** Exercise details **
Below are some records; reproduce every one of them exactly.

(Collected data)
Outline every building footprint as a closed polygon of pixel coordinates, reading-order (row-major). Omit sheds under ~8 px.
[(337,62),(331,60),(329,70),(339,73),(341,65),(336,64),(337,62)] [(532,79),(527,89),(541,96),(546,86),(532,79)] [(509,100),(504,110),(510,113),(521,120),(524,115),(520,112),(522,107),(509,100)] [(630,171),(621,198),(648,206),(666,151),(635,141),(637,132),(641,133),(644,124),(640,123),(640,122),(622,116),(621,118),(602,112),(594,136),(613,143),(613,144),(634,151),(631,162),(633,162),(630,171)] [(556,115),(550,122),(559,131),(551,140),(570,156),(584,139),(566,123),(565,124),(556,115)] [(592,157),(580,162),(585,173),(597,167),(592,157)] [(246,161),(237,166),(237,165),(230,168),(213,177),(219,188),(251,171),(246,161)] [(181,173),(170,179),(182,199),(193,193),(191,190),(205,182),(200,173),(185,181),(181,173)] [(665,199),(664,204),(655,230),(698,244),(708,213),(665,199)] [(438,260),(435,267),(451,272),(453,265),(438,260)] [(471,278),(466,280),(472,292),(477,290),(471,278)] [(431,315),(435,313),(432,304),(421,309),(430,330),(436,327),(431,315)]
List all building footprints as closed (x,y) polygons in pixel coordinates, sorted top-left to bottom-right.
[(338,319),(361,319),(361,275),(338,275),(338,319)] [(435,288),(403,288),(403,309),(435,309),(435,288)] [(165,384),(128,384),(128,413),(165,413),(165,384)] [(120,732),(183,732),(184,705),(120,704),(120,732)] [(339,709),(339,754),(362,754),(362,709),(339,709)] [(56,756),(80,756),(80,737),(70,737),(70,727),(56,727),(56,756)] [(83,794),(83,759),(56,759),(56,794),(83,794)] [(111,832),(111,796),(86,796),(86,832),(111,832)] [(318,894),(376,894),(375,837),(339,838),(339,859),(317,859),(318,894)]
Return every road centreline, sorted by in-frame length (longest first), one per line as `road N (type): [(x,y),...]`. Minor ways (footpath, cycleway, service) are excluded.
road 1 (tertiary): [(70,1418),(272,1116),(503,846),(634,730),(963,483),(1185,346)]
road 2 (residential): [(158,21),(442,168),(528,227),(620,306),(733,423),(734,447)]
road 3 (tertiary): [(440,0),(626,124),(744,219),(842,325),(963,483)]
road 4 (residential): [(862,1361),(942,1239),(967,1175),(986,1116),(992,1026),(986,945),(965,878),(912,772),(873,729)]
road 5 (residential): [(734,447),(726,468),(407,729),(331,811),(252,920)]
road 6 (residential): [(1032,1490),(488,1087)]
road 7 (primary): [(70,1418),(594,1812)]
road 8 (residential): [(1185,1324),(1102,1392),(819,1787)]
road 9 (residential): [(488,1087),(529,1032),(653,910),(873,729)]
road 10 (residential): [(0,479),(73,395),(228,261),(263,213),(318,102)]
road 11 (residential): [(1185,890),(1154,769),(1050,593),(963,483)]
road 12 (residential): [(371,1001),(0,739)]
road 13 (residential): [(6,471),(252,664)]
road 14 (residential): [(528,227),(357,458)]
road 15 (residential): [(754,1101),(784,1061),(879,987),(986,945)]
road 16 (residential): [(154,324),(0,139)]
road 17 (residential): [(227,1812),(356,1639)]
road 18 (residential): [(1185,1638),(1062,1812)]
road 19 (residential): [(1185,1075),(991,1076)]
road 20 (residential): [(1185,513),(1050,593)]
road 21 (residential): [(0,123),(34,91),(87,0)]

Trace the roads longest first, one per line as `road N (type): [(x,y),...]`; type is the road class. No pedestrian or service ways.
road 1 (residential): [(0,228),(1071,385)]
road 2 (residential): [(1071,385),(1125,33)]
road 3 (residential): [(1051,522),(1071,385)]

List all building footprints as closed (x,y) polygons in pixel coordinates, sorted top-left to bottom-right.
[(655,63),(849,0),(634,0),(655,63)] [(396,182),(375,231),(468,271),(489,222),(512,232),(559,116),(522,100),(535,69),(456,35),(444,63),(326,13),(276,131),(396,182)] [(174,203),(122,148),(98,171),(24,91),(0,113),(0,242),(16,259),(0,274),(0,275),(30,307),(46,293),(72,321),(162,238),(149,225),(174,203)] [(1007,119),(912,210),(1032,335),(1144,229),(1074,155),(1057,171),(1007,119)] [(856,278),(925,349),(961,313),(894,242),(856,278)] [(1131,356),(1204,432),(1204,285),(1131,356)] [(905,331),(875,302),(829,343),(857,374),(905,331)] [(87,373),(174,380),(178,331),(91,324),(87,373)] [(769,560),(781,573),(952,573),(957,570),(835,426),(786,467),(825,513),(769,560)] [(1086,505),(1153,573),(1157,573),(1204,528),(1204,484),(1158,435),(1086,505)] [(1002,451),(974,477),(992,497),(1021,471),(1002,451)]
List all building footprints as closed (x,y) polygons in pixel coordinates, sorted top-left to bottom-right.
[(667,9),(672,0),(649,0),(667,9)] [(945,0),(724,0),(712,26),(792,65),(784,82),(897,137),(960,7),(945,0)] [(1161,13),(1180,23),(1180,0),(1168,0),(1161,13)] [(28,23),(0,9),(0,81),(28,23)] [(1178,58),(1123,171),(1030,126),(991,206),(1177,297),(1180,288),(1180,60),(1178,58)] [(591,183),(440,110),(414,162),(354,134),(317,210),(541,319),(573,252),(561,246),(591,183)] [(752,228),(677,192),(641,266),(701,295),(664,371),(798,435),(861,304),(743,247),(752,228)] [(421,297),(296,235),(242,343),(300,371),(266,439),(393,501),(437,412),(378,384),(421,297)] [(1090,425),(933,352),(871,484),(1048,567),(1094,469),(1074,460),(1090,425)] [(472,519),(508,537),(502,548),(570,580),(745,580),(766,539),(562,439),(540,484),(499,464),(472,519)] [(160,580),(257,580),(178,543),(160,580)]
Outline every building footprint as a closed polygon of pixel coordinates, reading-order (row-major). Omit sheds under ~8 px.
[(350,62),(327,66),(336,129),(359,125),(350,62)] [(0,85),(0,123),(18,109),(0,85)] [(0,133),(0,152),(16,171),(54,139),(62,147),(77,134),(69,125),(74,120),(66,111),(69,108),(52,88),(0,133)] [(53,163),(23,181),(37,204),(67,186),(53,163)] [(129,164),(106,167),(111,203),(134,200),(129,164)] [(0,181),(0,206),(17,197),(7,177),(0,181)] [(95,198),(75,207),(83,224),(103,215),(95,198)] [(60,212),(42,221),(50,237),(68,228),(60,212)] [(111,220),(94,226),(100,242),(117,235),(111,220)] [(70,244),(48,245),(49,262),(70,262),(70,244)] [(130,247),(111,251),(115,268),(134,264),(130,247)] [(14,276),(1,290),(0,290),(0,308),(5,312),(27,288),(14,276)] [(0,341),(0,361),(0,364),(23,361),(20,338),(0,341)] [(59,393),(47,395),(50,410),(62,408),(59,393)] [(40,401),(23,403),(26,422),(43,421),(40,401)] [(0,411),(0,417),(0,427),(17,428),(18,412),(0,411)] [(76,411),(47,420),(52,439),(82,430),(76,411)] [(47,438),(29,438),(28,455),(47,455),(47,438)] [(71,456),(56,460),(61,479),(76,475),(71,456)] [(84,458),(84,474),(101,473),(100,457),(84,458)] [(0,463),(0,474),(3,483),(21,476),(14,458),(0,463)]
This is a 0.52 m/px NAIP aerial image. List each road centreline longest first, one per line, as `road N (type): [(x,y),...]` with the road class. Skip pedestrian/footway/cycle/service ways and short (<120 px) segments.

** Worked solution **
Outline every building footprint as a closed polygon of pixel coordinates, reading-order (row-major). Omit sheds under ~8 px.
[(337,62),(331,60),(329,70),(339,73),(341,65),(336,64),(337,62)] [(532,79),(527,89),(541,96),(546,86),(532,79)] [(509,100),(504,110),(510,113),(521,120),(524,115),(520,112),(522,107),(509,100)] [(630,171),(621,198),(648,206),(666,151),(635,141),(637,132),(641,133),(644,124),(640,123),(640,122),(622,116),(621,118),(602,112),(594,136),(613,143),(613,144),(634,151),(631,162),(633,162),(630,171)] [(556,115),(550,122),(559,131),(551,140),(570,156),(584,139),(566,123),(565,124),(556,115)] [(592,157),(580,162),(585,173),(597,167),(592,157)] [(246,161),(237,166),(237,165),(230,168),(213,177),(219,188),(251,171),(246,161)] [(181,173),(170,179),(182,199),(193,193),(191,190),(205,182),(200,173),(185,181),(181,173)] [(665,199),(664,204),(655,230),(698,244),(708,213),(665,199)] [(438,260),(435,267),(451,272),(453,265),(438,260)] [(471,278),(466,280),(472,292),(477,290),(471,278)] [(431,315),(435,313),(432,304),(421,309),(430,330),(436,327),(431,315)]
List all building footprints as closed (x,y) polygons in pixel coordinates, sorted top-left to bottom-right.
[(338,319),(361,319),(361,275),(338,275),(338,319)] [(435,288),(403,288),(403,309),(435,309),(435,288)] [(165,384),(128,384),(128,413),(165,413),(165,384)] [(120,732),(183,732),(184,705),(120,704),(120,732)] [(339,709),(339,754),(362,754),(362,709),(339,709)] [(56,756),(80,756),(80,737),(70,737),(70,727),(56,727),(56,756)] [(83,794),(83,759),(56,759),(56,794),(83,794)] [(111,832),(111,796),(86,796),(86,832),(111,832)] [(318,894),(376,894),(375,837),(339,838),(339,859),(317,859),(318,894)]
Return every road centreline, sorted by in-frame length (longest first), one per line as `road N (type): [(x,y),...]`. Minor ways (footpath, cycleway, service) are excluded.
road 1 (tertiary): [(70,1418),(272,1116),(503,846),(634,730),(963,483),(1185,346)]
road 2 (residential): [(158,21),(442,168),(528,227),(620,306),(733,423),(734,447)]
road 3 (tertiary): [(440,0),(626,124),(744,219),(842,325),(963,483)]
road 4 (residential): [(862,1361),(942,1239),(967,1175),(986,1116),(992,1026),(986,945),(965,878),(912,772),(873,729)]
road 5 (residential): [(734,447),(726,468),(407,729),(331,811),(252,920)]
road 6 (residential): [(1032,1490),(488,1087)]
road 7 (primary): [(70,1418),(594,1812)]
road 8 (residential): [(1185,1324),(1102,1392),(819,1787)]
road 9 (residential): [(488,1087),(529,1032),(653,910),(873,729)]
road 10 (residential): [(0,479),(73,395),(228,261),(263,213),(318,102)]
road 11 (residential): [(1185,890),(1154,769),(1050,593),(963,483)]
road 12 (residential): [(371,1001),(0,739)]
road 13 (residential): [(6,471),(252,664)]
road 14 (residential): [(528,227),(357,458)]
road 15 (residential): [(754,1101),(784,1061),(879,987),(986,945)]
road 16 (residential): [(154,324),(0,139)]
road 17 (residential): [(227,1812),(356,1639)]
road 18 (residential): [(1185,1638),(1062,1812)]
road 19 (residential): [(1185,1075),(991,1076)]
road 20 (residential): [(1185,513),(1050,593)]
road 21 (residential): [(0,123),(34,91),(87,0)]

Trace the roads longest first, one per line as `road N (type): [(x,y),...]`; type is the road class. No pedestrian or service ways.
road 1 (residential): [(0,228),(1071,385)]
road 2 (residential): [(1071,385),(1125,33)]
road 3 (residential): [(1051,522),(1071,385)]

List all building footprints as closed (x,y) polygons in pixel coordinates, sorted top-left to bottom-right.
[(655,63),(849,0),(634,0),(655,63)] [(396,182),(375,231),(468,271),(489,222),(512,232),(559,116),(522,100),(535,69),(456,35),(444,63),(326,13),(276,131),(396,182)] [(174,203),(122,148),(98,171),(24,91),(0,113),(0,242),(16,259),(0,274),(0,275),(30,307),(46,293),(72,321),(162,238),(149,225),(174,203)] [(1007,119),(912,210),(1032,335),(1144,229),(1074,155),(1057,171),(1007,119)] [(856,278),(925,349),(961,313),(894,242),(856,278)] [(1131,356),(1204,432),(1204,285),(1131,356)] [(905,331),(875,302),(829,343),(857,374),(905,331)] [(87,373),(174,380),(178,331),(91,324),(87,373)] [(769,560),(781,573),(952,573),(957,570),(835,426),(786,467),(825,513),(769,560)] [(1086,505),(1153,573),(1157,573),(1204,528),(1204,484),(1158,435),(1086,505)] [(1002,451),(974,477),(992,497),(1021,471),(1002,451)]
List all building footprints as closed (x,y) polygons in pixel coordinates, sorted top-left to bottom-right.
[(667,9),(672,0),(649,0),(667,9)] [(945,0),(724,0),(712,26),(792,65),(784,82),(897,137),(960,7),(945,0)] [(1161,13),(1180,23),(1180,0),(1168,0),(1161,13)] [(28,23),(0,9),(0,81),(28,23)] [(1178,58),(1123,171),(1030,126),(991,206),(1177,297),(1180,288),(1180,60),(1178,58)] [(591,183),(440,110),(414,162),(354,134),(317,210),(541,319),(573,252),(561,246),(591,183)] [(752,228),(677,192),(641,266),(701,295),(664,371),(798,435),(861,304),(743,247),(752,228)] [(421,297),(296,235),(242,343),(300,371),(266,439),(393,501),(437,412),(378,384),(421,297)] [(1090,425),(933,352),(871,484),(1048,567),(1094,469),(1074,460),(1090,425)] [(472,519),(508,537),(502,548),(570,580),(745,580),(766,539),(562,439),(540,484),(499,464),(472,519)] [(160,580),(257,580),(178,543),(160,580)]
Outline every building footprint as a closed polygon of pixel coordinates, reading-order (row-major). Omit sheds under ~8 px.
[(350,62),(327,66),(336,129),(359,125),(350,62)] [(0,85),(0,123),(18,109),(0,85)] [(0,133),(0,152),(16,171),(54,139),(62,147),(77,134),(69,125),(74,120),(66,111),(69,108),(52,88),(0,133)] [(53,163),(23,181),(37,204),(67,186),(53,163)] [(129,164),(106,167),(111,203),(134,200),(129,164)] [(0,181),(0,206),(17,197),(7,177),(0,181)] [(95,198),(75,207),(83,224),(103,215),(95,198)] [(60,212),(42,221),(50,237),(68,228),(60,212)] [(111,220),(94,226),(100,242),(117,235),(111,220)] [(70,244),(48,245),(49,262),(70,262),(70,244)] [(130,247),(111,251),(115,268),(134,264),(130,247)] [(14,276),(1,290),(0,290),(0,308),(5,312),(27,288),(14,276)] [(0,341),(0,361),(0,364),(23,361),(20,338),(0,341)] [(59,393),(47,395),(50,410),(62,408),(59,393)] [(40,401),(23,403),(26,422),(43,421),(40,401)] [(0,411),(0,417),(0,427),(17,428),(18,412),(0,411)] [(76,411),(47,420),(52,439),(82,430),(76,411)] [(47,438),(29,438),(28,455),(47,455),(47,438)] [(71,456),(56,460),(61,479),(76,475),(71,456)] [(84,458),(84,474),(101,473),(100,457),(84,458)] [(0,463),(0,474),(3,483),(21,476),(14,458),(0,463)]
This is a 0.52 m/px NAIP aerial image. List each road centreline longest first, one per line, as `road N (type): [(x,y),...]` with the road class. Skip pedestrian/footway/cycle/service ways and short (<120 px) segments.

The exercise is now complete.